*What you should do*. Copy the lines verbatim, beginning with the line that contains "purple hat: 0 -> 3" and continuing through the end of the data, and only those lines.

(Scene comparison data)
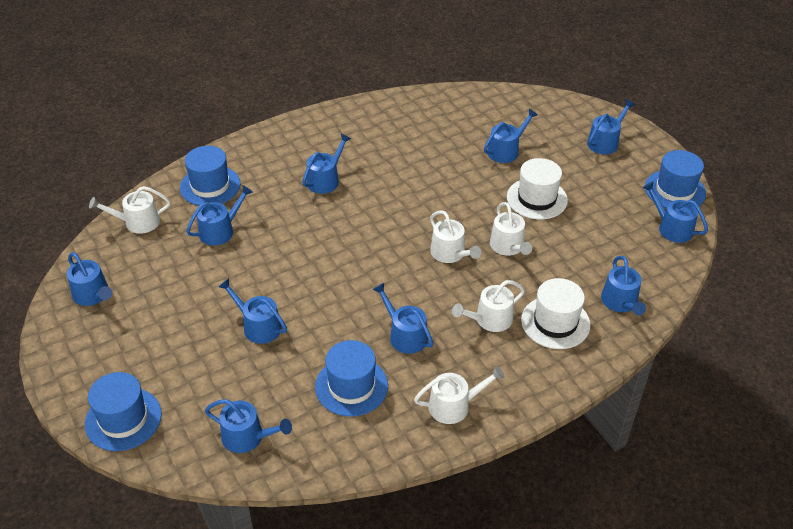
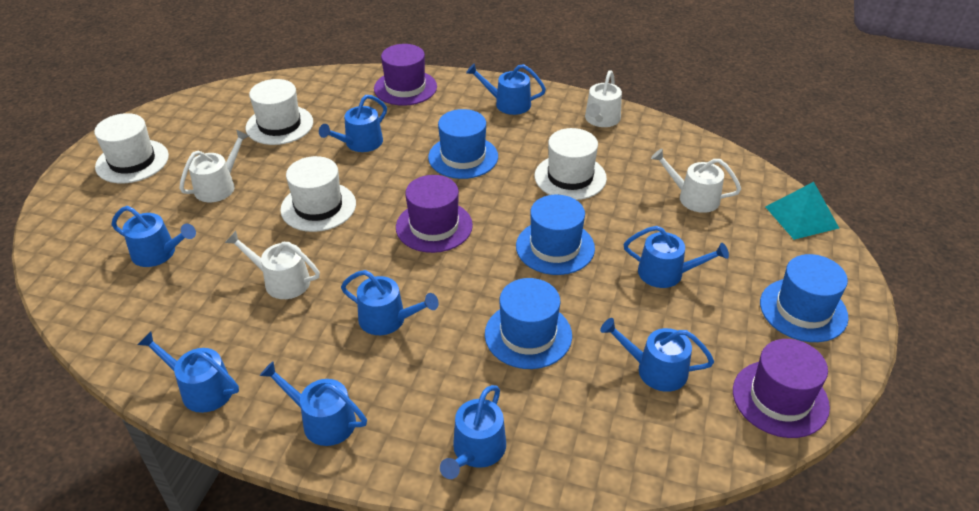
blue watering can: 10 -> 9
purple hat: 0 -> 3
turquoise pyramid: 0 -> 1
white hat: 2 -> 4
white watering can: 5 -> 4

*Response area*.
purple hat: 0 -> 3
turquoise pyramid: 0 -> 1
white hat: 2 -> 4
white watering can: 5 -> 4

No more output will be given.